═══ Information shown ═══
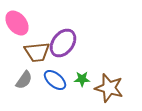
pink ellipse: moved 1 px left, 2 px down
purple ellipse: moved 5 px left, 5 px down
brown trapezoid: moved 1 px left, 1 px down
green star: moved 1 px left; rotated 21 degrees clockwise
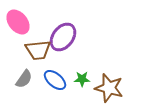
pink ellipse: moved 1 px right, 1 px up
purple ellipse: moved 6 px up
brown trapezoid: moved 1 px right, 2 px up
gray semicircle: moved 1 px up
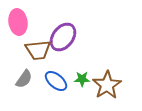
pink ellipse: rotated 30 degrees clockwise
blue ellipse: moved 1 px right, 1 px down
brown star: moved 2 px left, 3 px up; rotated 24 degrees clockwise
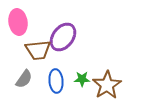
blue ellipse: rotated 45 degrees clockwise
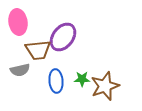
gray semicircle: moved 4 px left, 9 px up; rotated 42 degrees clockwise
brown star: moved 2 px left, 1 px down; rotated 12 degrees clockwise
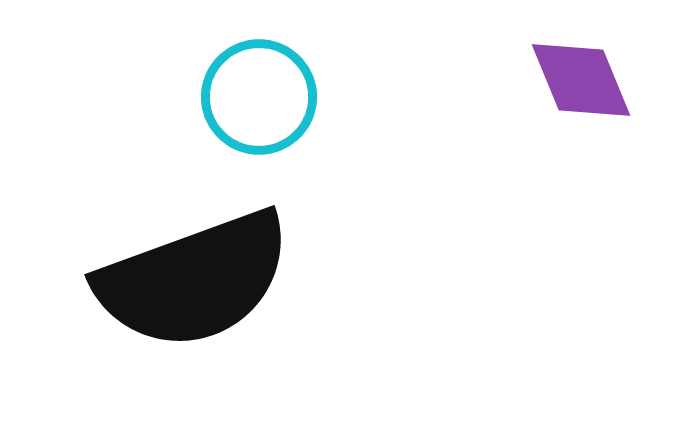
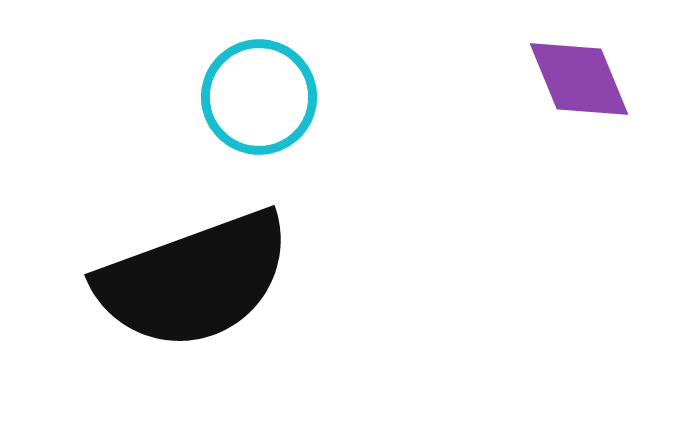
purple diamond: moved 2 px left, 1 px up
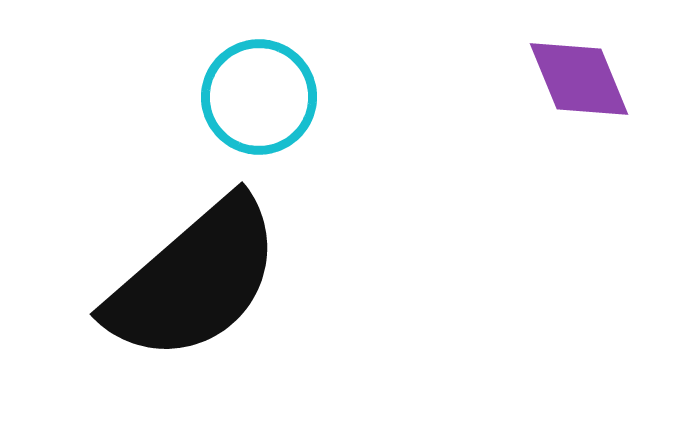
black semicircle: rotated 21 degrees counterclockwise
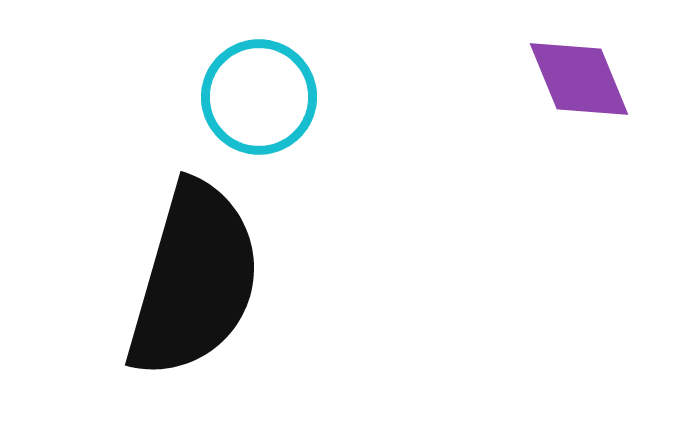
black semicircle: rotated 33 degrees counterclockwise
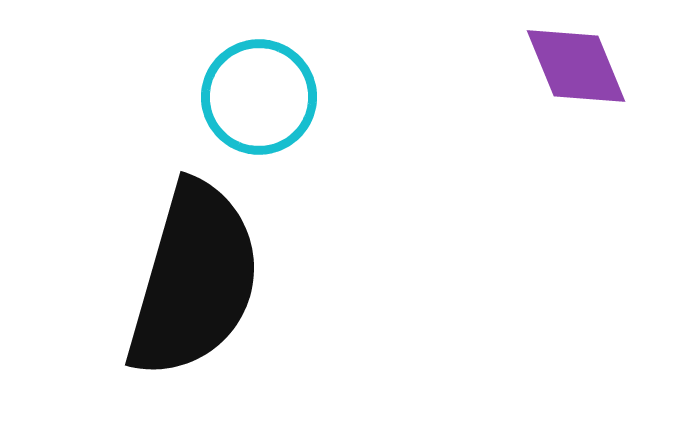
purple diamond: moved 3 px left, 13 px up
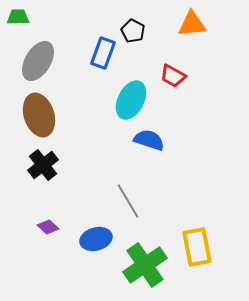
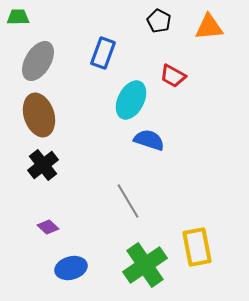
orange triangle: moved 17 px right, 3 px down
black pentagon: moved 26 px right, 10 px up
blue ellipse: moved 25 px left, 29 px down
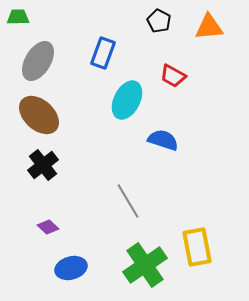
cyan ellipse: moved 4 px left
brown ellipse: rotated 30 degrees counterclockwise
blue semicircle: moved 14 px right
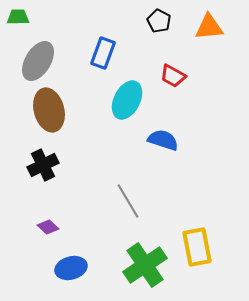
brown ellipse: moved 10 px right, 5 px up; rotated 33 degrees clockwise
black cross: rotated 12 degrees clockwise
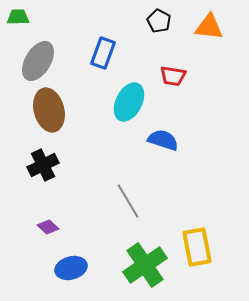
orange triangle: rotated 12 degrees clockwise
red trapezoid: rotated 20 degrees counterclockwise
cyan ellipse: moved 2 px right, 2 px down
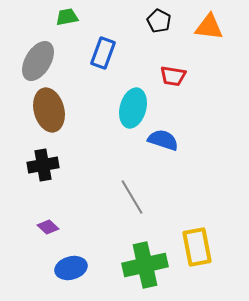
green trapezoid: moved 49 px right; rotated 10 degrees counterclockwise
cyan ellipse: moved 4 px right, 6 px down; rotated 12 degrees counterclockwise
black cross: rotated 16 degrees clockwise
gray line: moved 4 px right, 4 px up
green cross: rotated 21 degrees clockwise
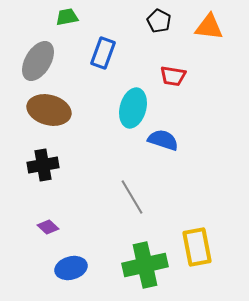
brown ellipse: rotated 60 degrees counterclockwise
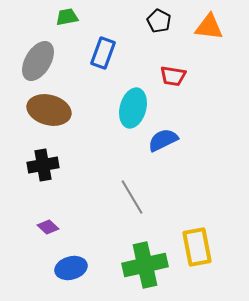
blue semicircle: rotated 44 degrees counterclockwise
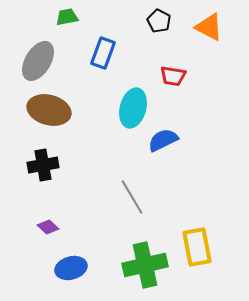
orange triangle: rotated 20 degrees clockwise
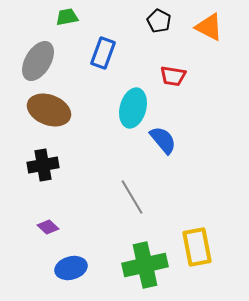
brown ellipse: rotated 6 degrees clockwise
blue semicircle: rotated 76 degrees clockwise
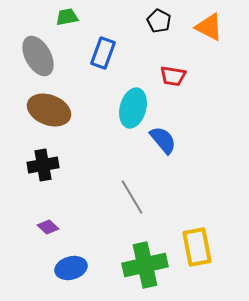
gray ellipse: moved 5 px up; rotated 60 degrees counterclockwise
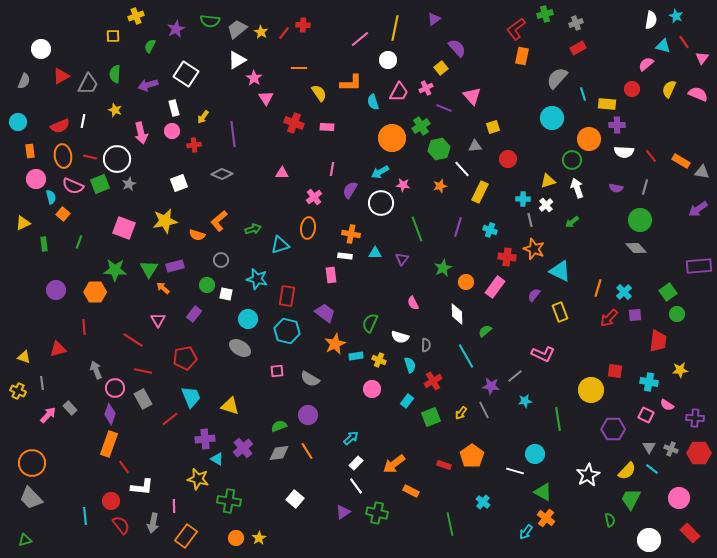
═══
═══ Information shown ═══
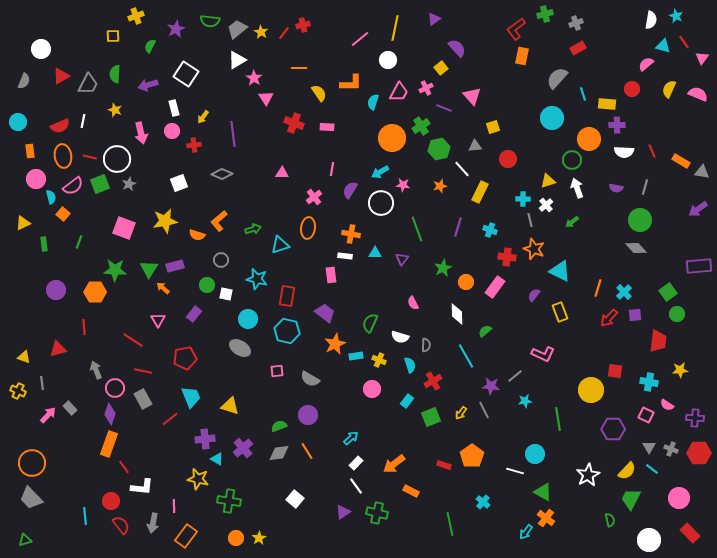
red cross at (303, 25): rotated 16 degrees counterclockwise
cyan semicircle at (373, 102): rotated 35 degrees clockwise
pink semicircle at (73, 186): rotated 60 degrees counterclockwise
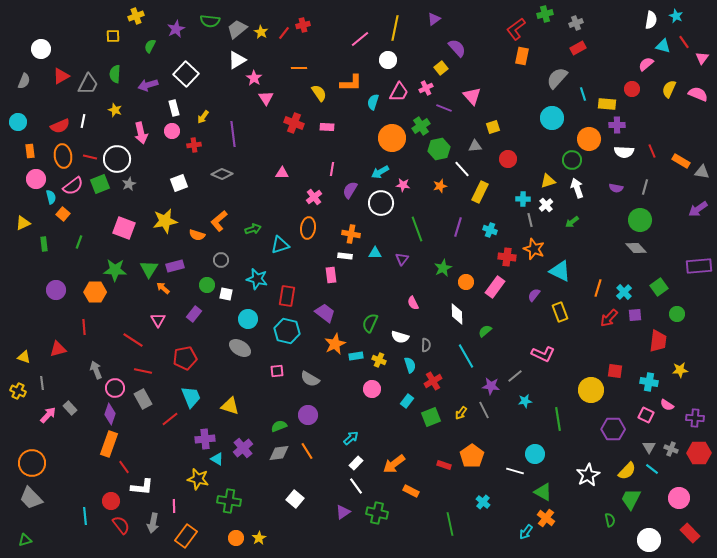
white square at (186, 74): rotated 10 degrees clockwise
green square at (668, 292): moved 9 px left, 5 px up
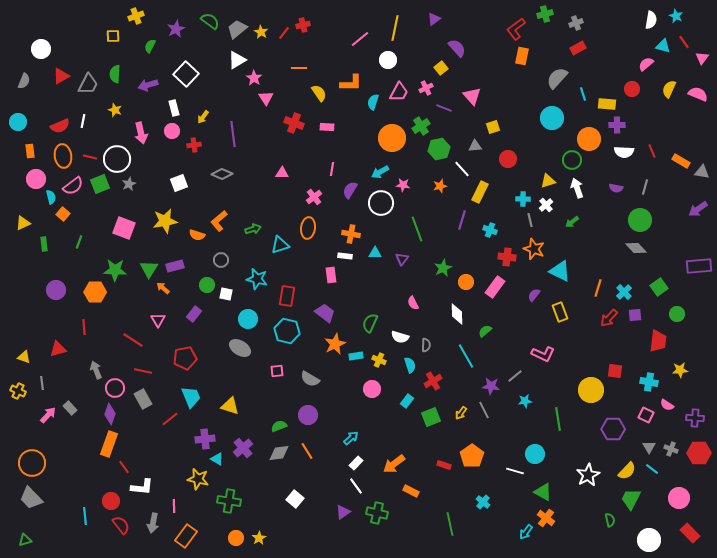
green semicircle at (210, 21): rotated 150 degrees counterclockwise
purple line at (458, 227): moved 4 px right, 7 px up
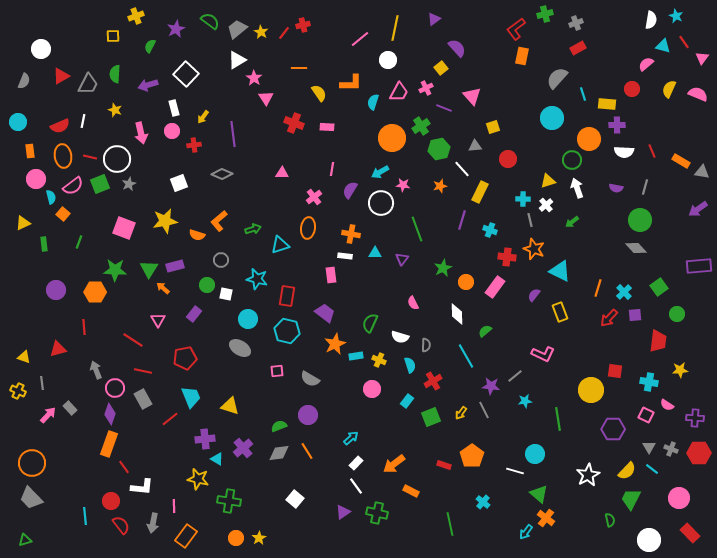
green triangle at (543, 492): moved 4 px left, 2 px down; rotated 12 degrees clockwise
═══
Copy out the part of the material above that opens with the line containing "orange triangle: moved 17 px right, 3 px down" and closes with the line containing "blue semicircle: moved 14 px right", with both of those lines included. Leave the pictures out.

• **Result of this exercise**
orange triangle: moved 17 px right, 3 px down
black pentagon: moved 26 px right, 10 px up
blue ellipse: moved 25 px left, 29 px down
cyan ellipse: moved 4 px left
brown ellipse: rotated 30 degrees counterclockwise
blue semicircle: moved 14 px right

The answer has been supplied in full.